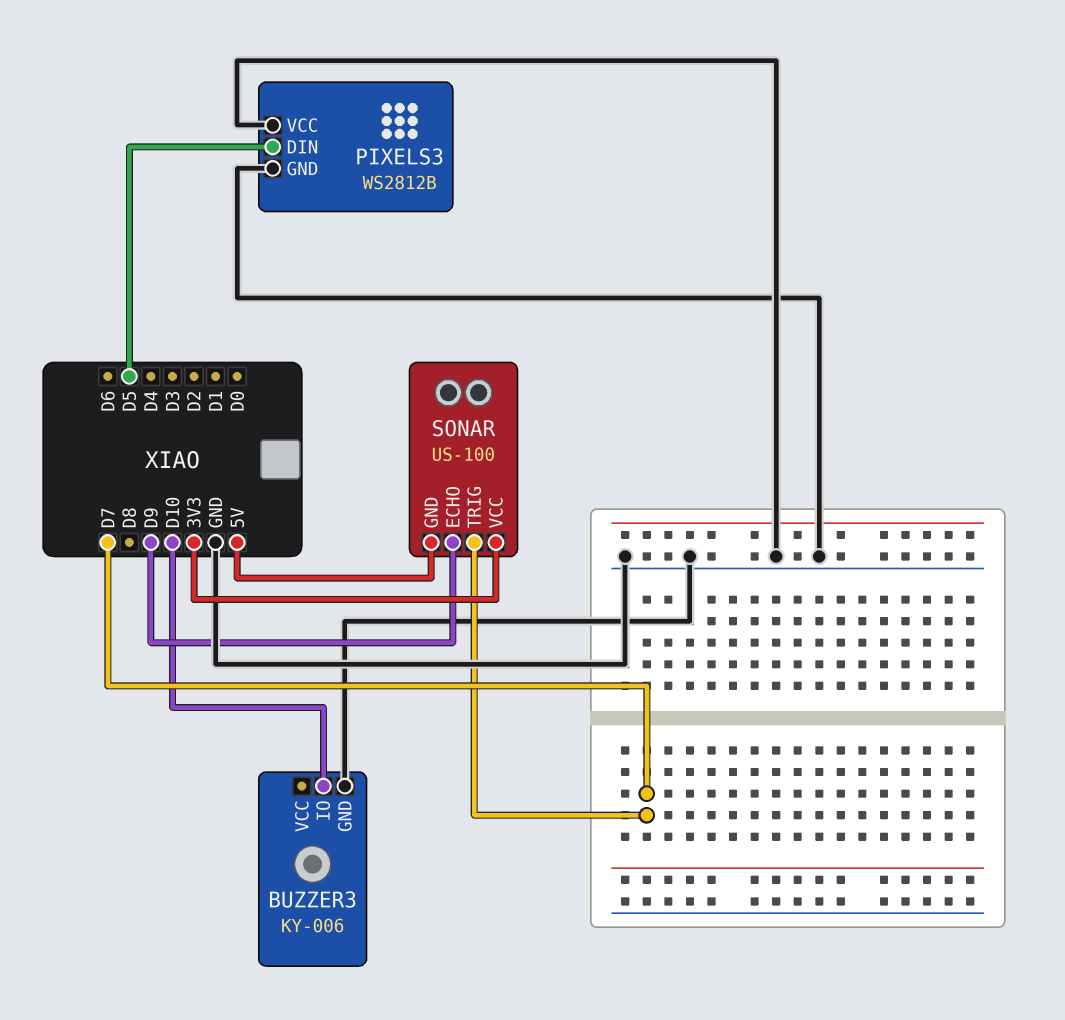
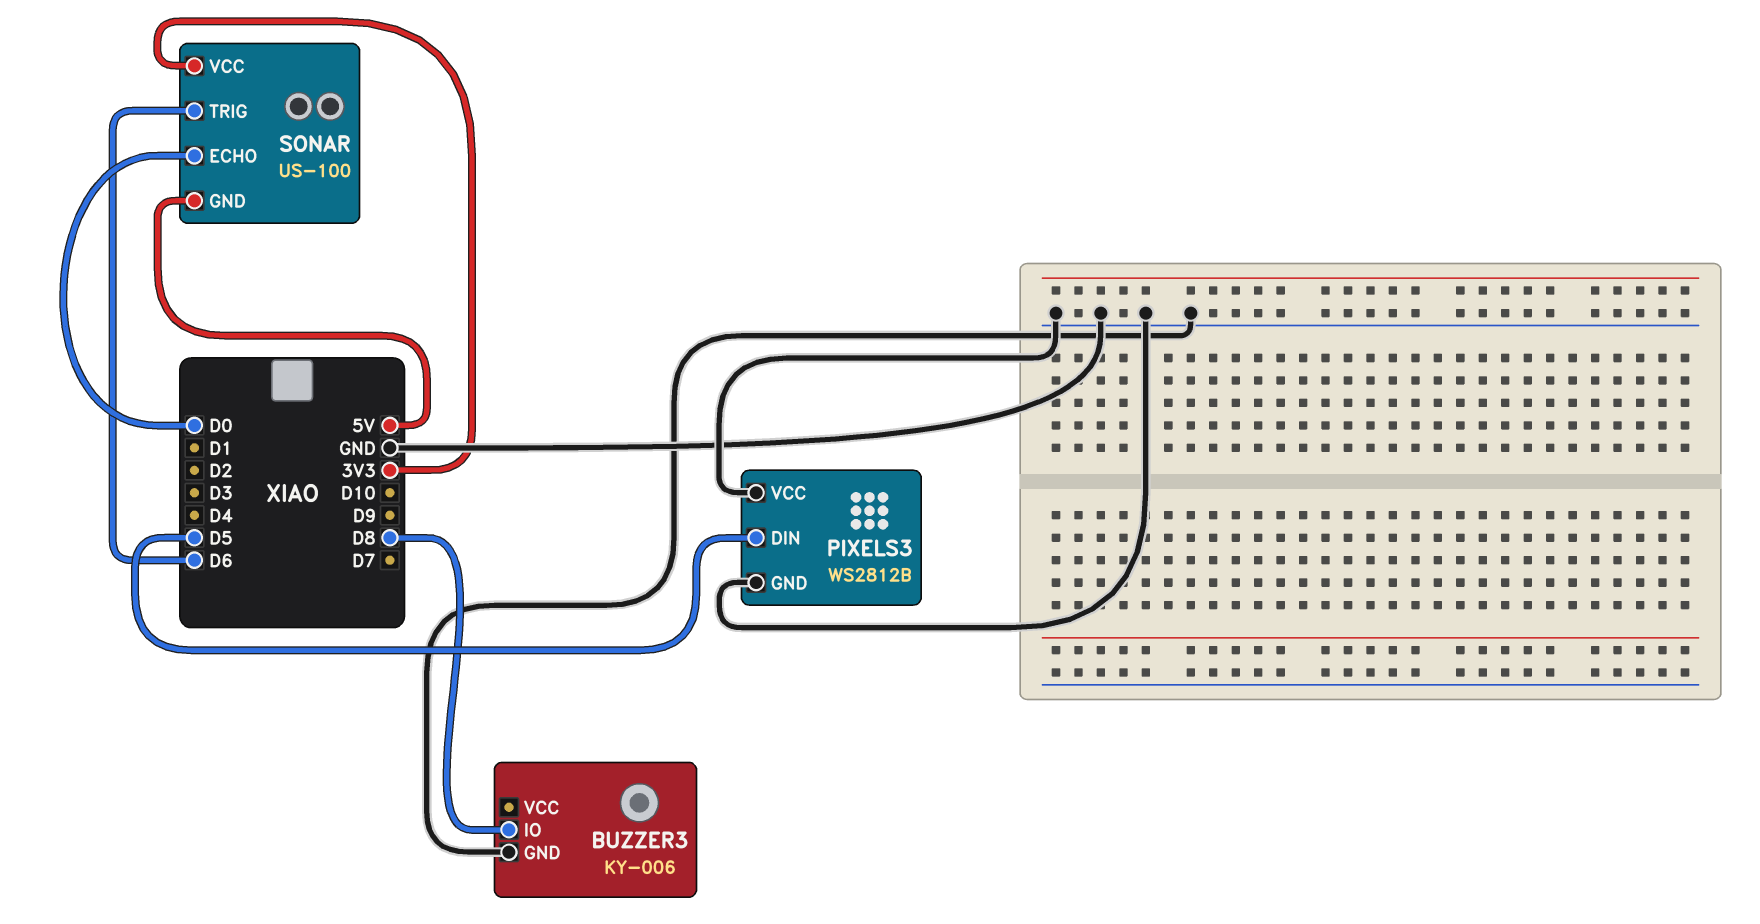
BUZZER3 pin IO: D10 -> D8
SONAR pin ECHO: D9 -> D0
SONAR pin TRIG: D7 -> D6

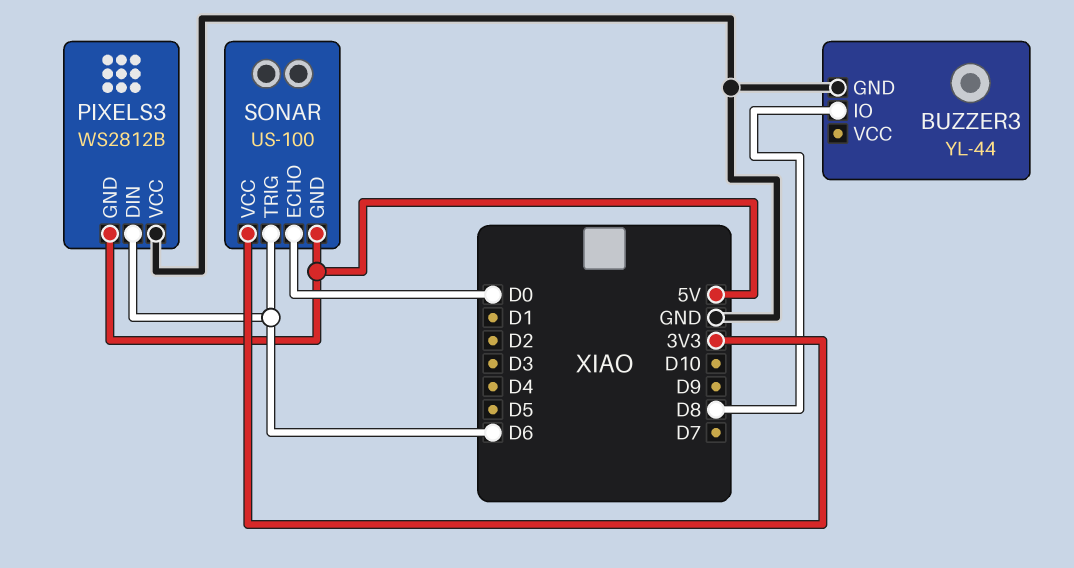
BUZZER3: KY-006 -> YL-44
PIXELS3 pin DIN: D5 -> D6
PIXELS3 pin GND: GND -> 5V

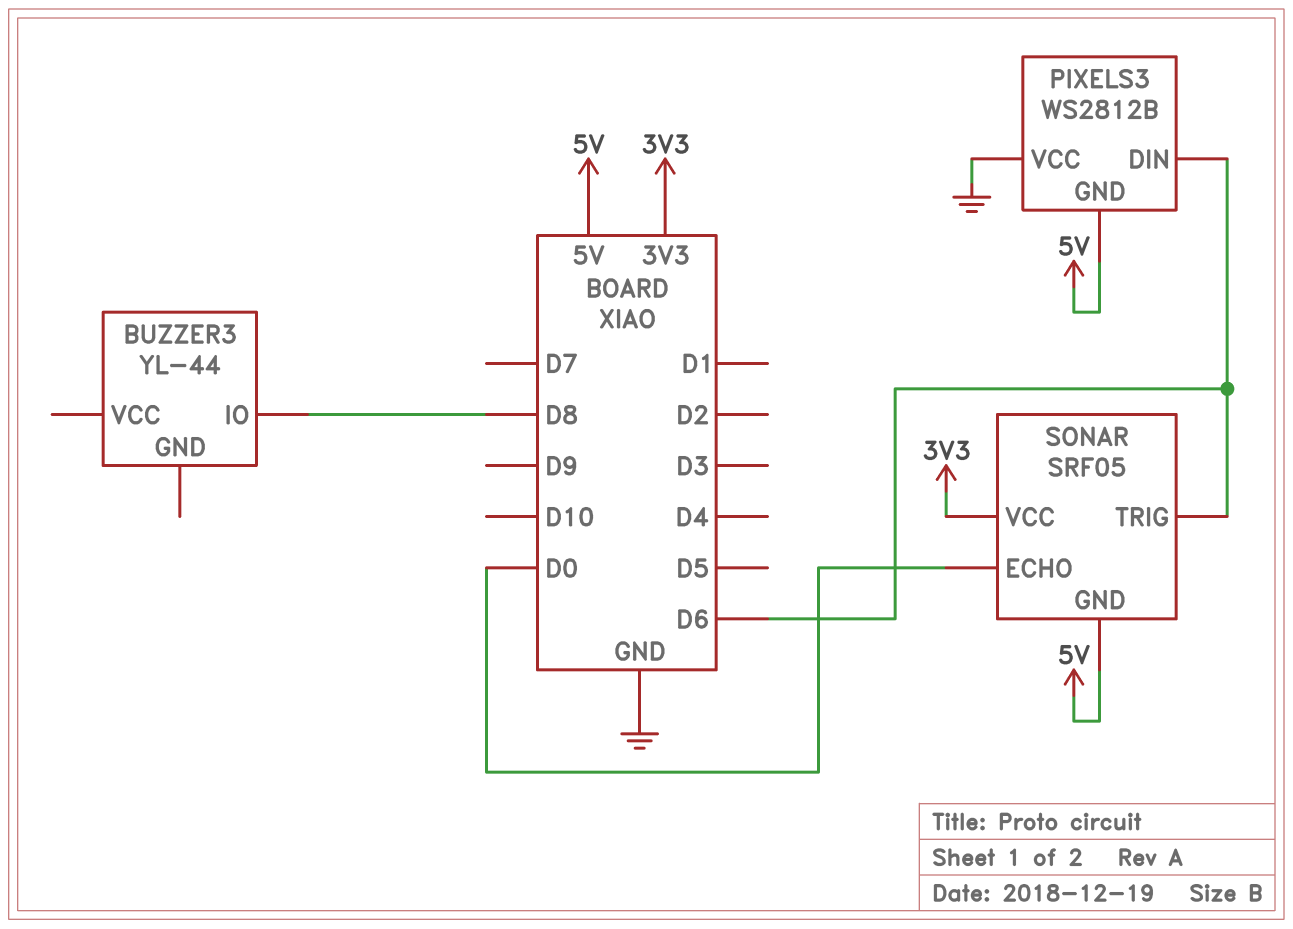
BUZZER3 pin GND: GND -> none
SONAR: US-100 -> SRF05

■ **WHAT YOU SHOULD DO**:
Could you state how many lines in the data hold the word "SONAR"? Only the number should be given.

■ **TASK RESULT**:
3